From the listing below, copy only the lines running from the line that contains "green square: (190, 126)" to the line that contains "black L-shape: (189, 236)", both included.

BEGIN Data for this task

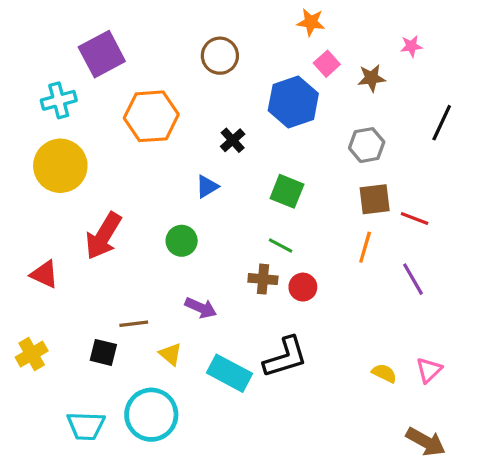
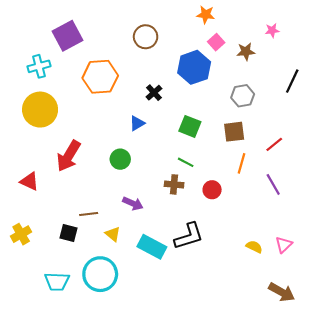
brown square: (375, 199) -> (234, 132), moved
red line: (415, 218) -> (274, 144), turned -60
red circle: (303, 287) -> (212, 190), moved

END Data for this task
BEGIN Data for this task

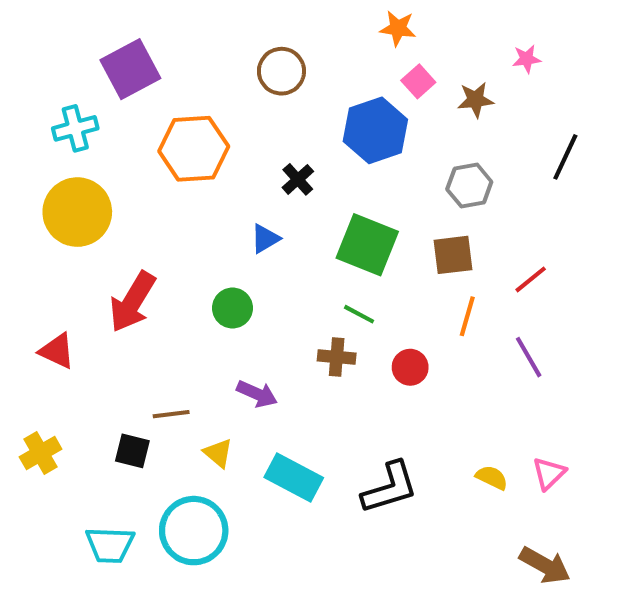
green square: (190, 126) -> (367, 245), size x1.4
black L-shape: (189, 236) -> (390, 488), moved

END Data for this task

Written answer:
green square: (190, 126) -> (367, 245), size x1.4
black L-shape: (189, 236) -> (390, 488), moved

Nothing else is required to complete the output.